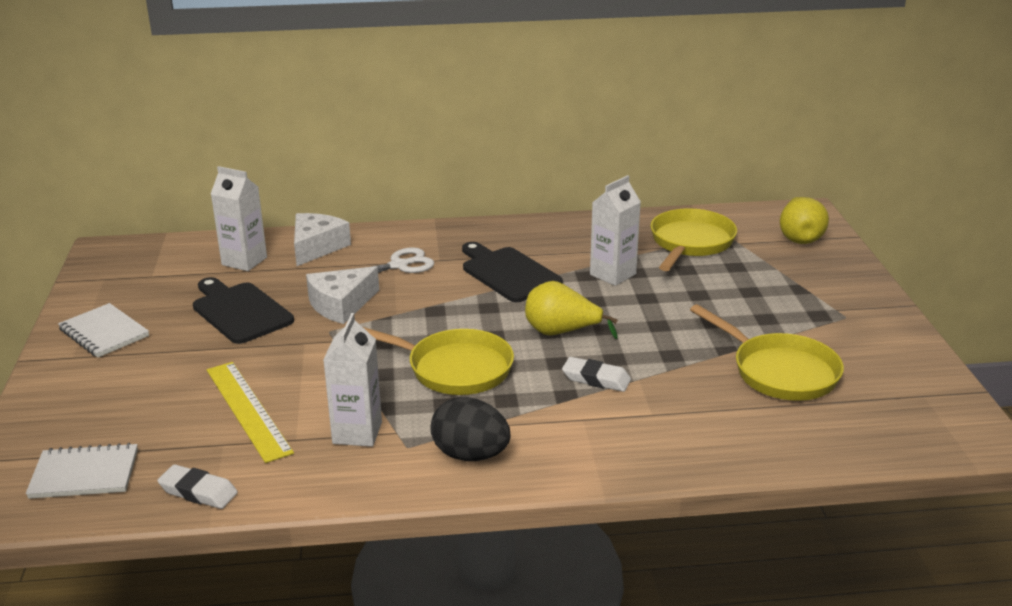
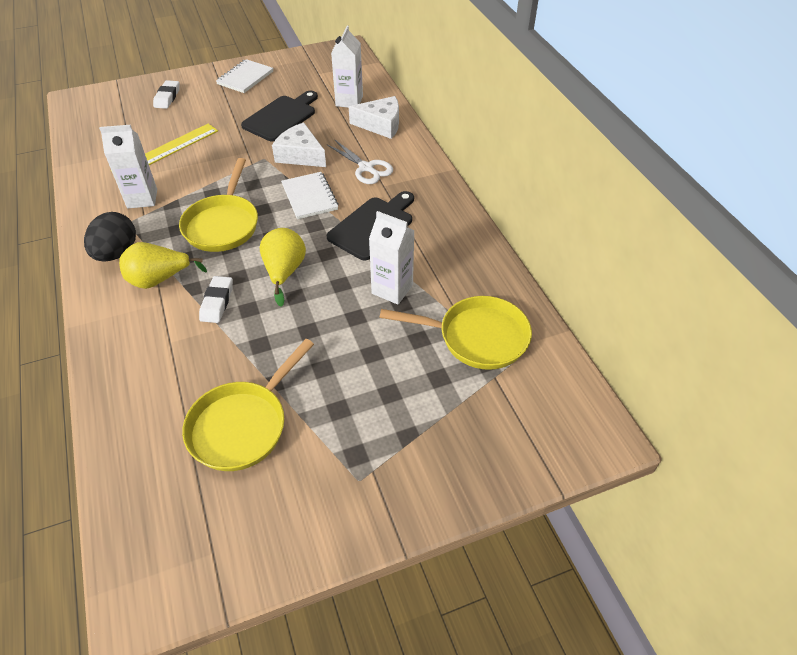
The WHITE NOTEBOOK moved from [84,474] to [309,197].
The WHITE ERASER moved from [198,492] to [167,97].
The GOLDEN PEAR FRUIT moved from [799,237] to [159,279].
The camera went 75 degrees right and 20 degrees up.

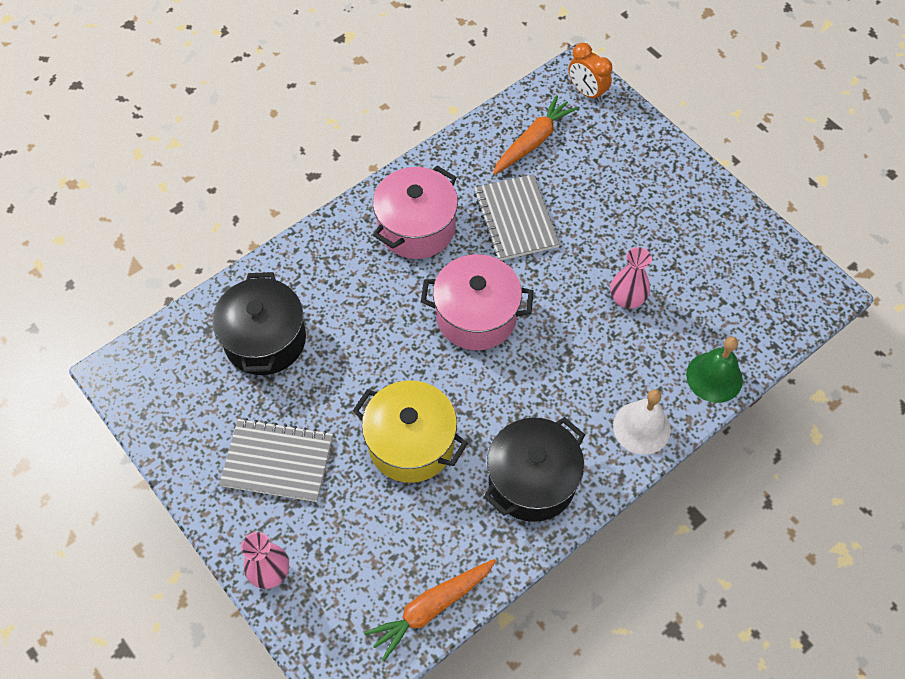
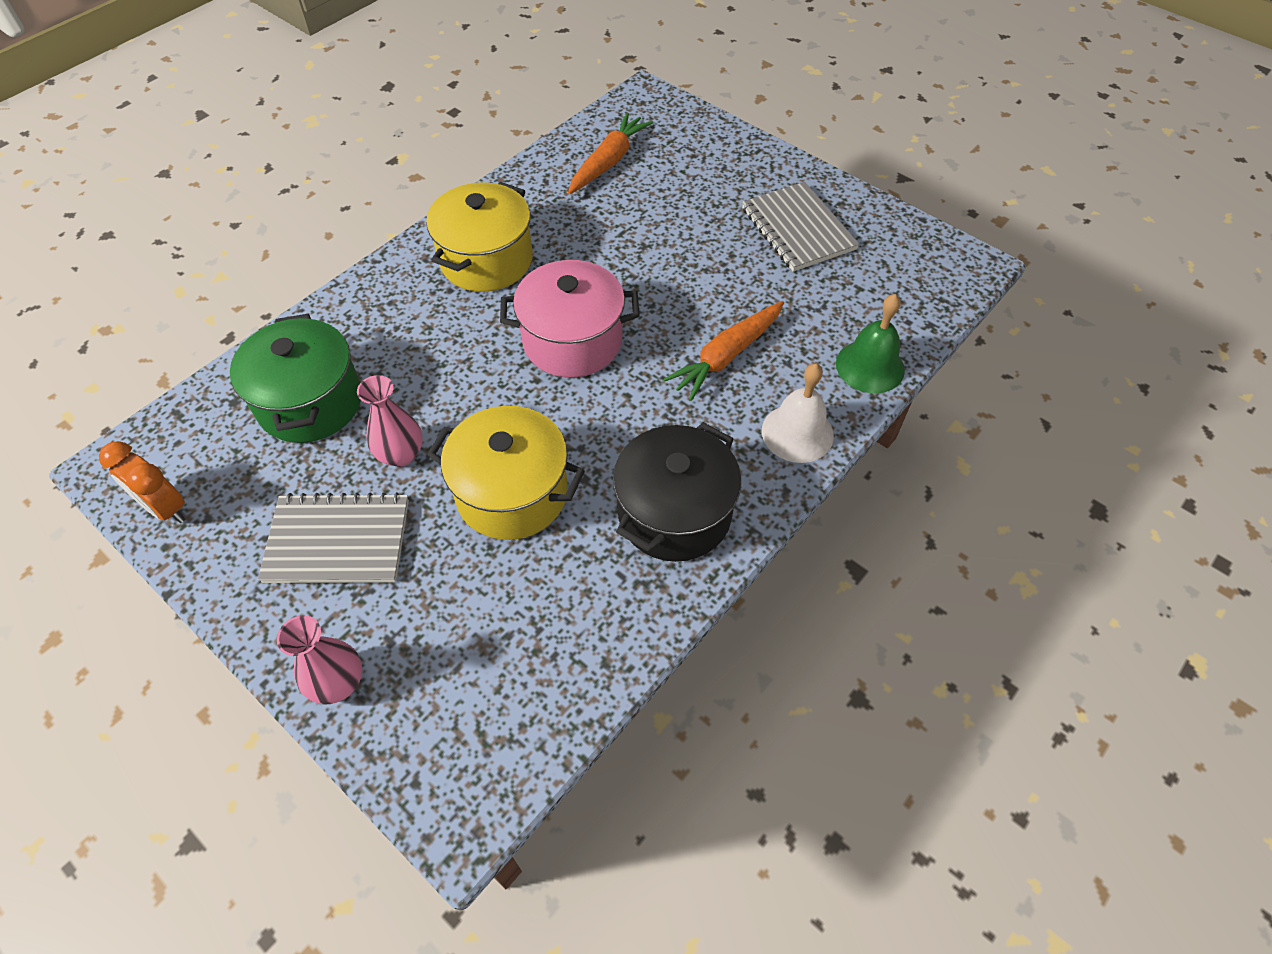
The BRIGHT ORANGE ROOT VEGETABLE moved from [431,608] to [726,356].
The ASH-GREY NOTEBOOK moved from [515,219] to [797,229].
The BRIGHT ORANGE ALARM CLOCK moved from [586,92] to [166,508].
The ROSY TALL VASE moved from [627,299] to [401,454].
The BLACK STOCKPOT at [265,340] became the EMERALD STOCKPOT at [310,402].
The ROSY STOCKPOT at [416,228] became the GOLDEN STOCKPOT at [486,260].
The camera went 10 degrees left and 5 degrees down.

PROBLEM DESCRIPTION:
Scan the listing and copy every line where the string "WHITE" shows up.

RESULT OF THE TASK:
The WHITE NOTEBOOK moved from [84,474] to [309,197].
The WHITE ERASER moved from [198,492] to [167,97].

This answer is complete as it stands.